▶ **TASK INSTRUCTIONS**: Without the pictures, write the listing out again exactly as it appears.

*** Opening DATA BELOW ***

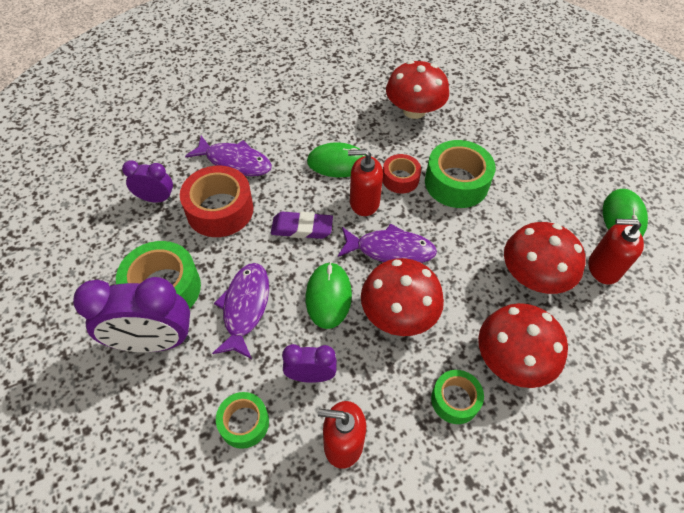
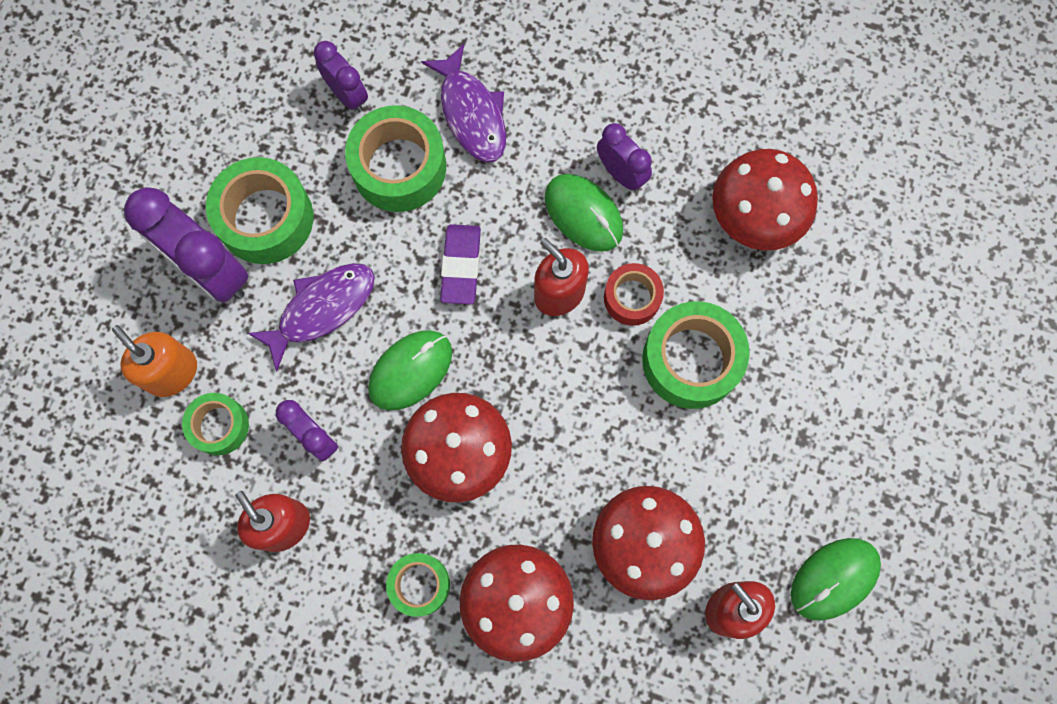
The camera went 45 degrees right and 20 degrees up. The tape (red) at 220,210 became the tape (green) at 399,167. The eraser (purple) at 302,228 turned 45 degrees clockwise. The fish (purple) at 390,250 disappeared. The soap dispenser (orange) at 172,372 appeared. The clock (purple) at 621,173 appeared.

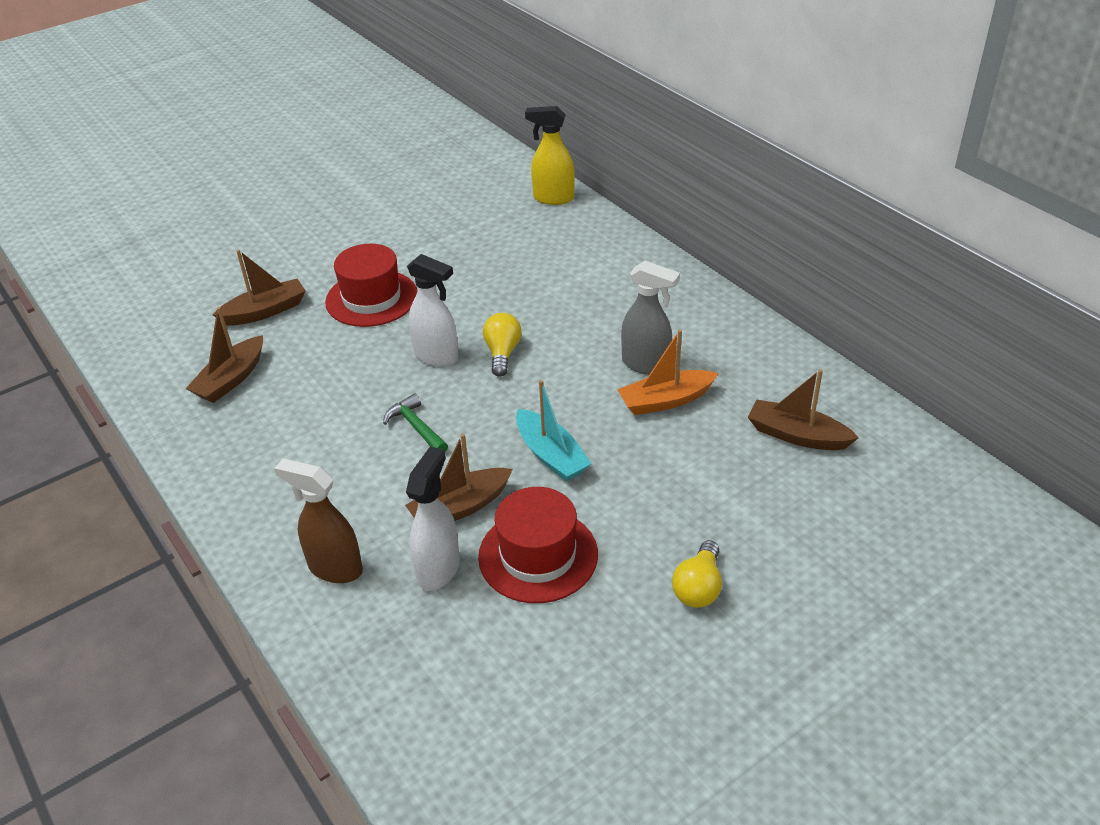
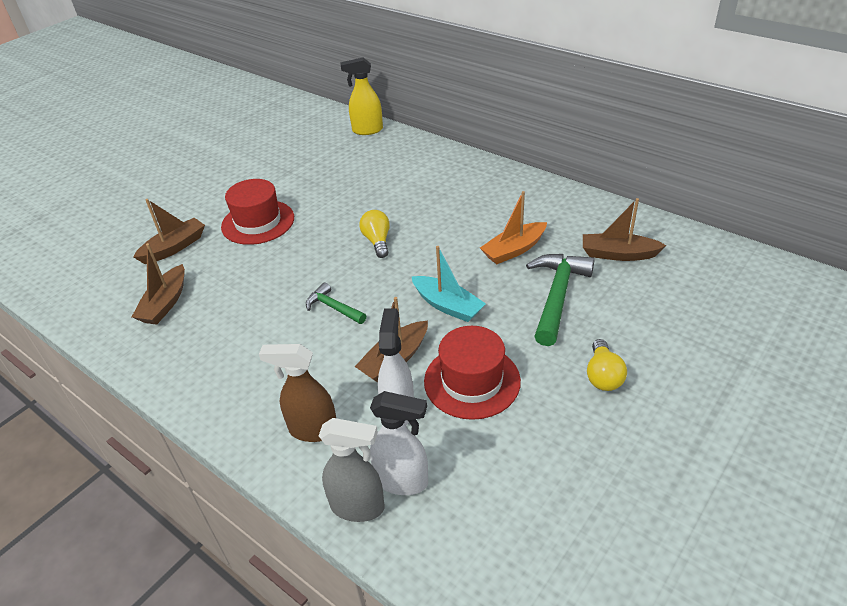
The camera went 15 degrees left and 0 degrees up. The spray bottle (white) moved from 437,356 to 402,481. The spray bottle (grey) moved from 646,364 to 358,507. The hammer (green) at 557,296 appeared.

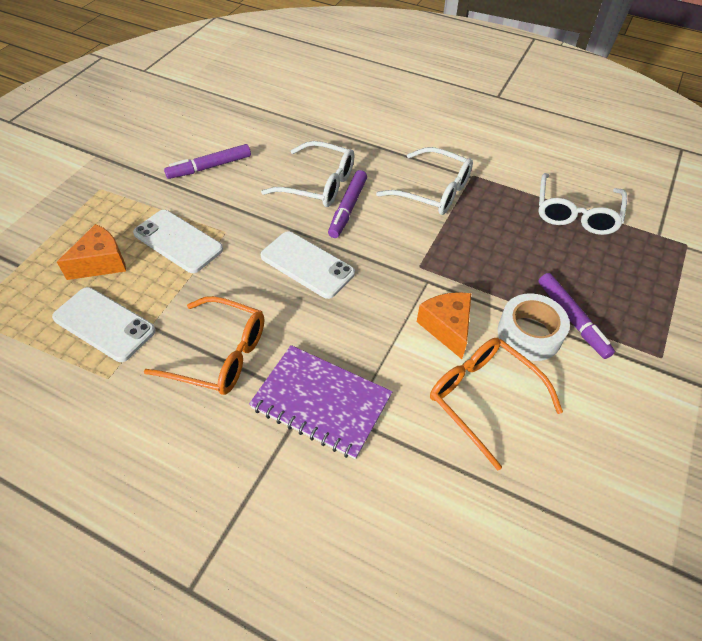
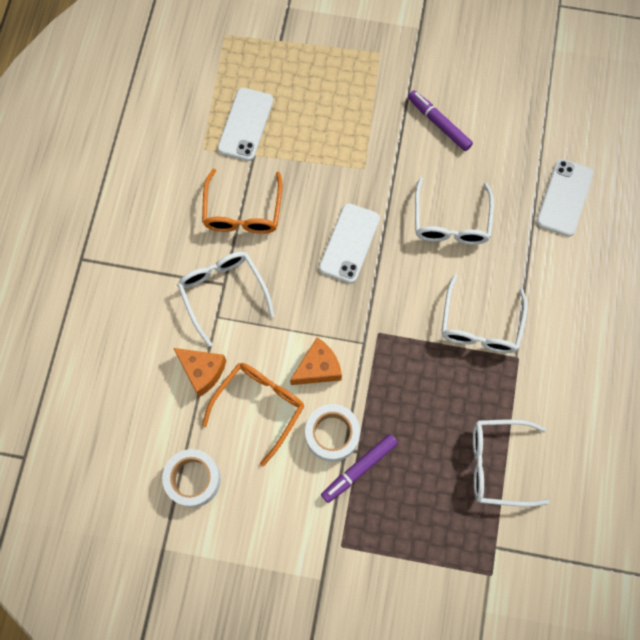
The camera went 75 degrees right and 20 degrees up. The cheese (orange) moved from 101,263 to 202,371. The phone (white) moved from 178,241 to 564,197. The notebook (purple) at 321,402 was replaced by the glasses (white) at 223,293. The marker (purple) at 348,208 disappeared. The tape (white) at 193,479 appeared.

*** Closing DATA BELOW ***

▶ **SOLUTION**:
The camera went 45 degrees right and 20 degrees up. The tape (red) at 220,210 became the tape (green) at 399,167. The eraser (purple) at 302,228 turned 45 degrees clockwise. The fish (purple) at 390,250 disappeared. The soap dispenser (orange) at 172,372 appeared. The clock (purple) at 621,173 appeared.

The camera went 15 degrees left and 0 degrees up. The spray bottle (white) moved from 437,356 to 402,481. The spray bottle (grey) moved from 646,364 to 358,507. The hammer (green) at 557,296 appeared.

The camera went 75 degrees right and 20 degrees up. The cheese (orange) moved from 101,263 to 202,371. The phone (white) moved from 178,241 to 564,197. The notebook (purple) at 321,402 was replaced by the glasses (white) at 223,293. The marker (purple) at 348,208 disappeared. The tape (white) at 193,479 appeared.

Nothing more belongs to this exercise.